EXERCISE BRIEF
Return only the tail of the data below, word for word: the line with "D1: diode (A" and each line after it through the final one.

(Data entries)
* * * * * * *

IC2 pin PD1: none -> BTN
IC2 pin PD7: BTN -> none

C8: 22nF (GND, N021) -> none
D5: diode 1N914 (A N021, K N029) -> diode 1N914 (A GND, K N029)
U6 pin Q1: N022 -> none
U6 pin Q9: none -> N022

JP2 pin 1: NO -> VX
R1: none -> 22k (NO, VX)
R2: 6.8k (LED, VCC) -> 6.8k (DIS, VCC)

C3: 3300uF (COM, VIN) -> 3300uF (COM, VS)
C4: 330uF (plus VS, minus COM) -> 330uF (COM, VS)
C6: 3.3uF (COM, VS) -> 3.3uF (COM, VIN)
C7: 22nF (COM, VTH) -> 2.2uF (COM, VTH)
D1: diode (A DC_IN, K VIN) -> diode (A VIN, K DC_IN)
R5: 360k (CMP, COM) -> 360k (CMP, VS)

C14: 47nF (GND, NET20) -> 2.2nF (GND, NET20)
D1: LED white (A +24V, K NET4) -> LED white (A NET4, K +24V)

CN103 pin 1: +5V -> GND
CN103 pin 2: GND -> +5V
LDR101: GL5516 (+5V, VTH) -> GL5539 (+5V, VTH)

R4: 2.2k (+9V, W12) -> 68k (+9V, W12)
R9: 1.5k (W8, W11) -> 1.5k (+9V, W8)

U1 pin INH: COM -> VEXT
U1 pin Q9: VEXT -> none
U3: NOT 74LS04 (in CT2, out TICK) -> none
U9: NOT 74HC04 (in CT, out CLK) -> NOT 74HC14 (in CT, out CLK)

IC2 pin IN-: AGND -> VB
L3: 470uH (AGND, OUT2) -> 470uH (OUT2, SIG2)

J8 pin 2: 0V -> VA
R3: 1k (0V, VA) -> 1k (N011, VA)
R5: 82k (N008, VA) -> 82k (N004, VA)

* * * * * * *

SOLUTION BELOW
D1: diode (A DC_IN, K VIN) -> diode (A VIN, K DC_IN)
R5: 360k (CMP, COM) -> 360k (CMP, VS)

C14: 47nF (GND, NET20) -> 2.2nF (GND, NET20)
D1: LED white (A +24V, K NET4) -> LED white (A NET4, K +24V)

CN103 pin 1: +5V -> GND
CN103 pin 2: GND -> +5V
LDR101: GL5516 (+5V, VTH) -> GL5539 (+5V, VTH)

R4: 2.2k (+9V, W12) -> 68k (+9V, W12)
R9: 1.5k (W8, W11) -> 1.5k (+9V, W8)

U1 pin INH: COM -> VEXT
U1 pin Q9: VEXT -> none
U3: NOT 74LS04 (in CT2, out TICK) -> none
U9: NOT 74HC04 (in CT, out CLK) -> NOT 74HC14 (in CT, out CLK)

IC2 pin IN-: AGND -> VB
L3: 470uH (AGND, OUT2) -> 470uH (OUT2, SIG2)

J8 pin 2: 0V -> VA
R3: 1k (0V, VA) -> 1k (N011, VA)
R5: 82k (N008, VA) -> 82k (N004, VA)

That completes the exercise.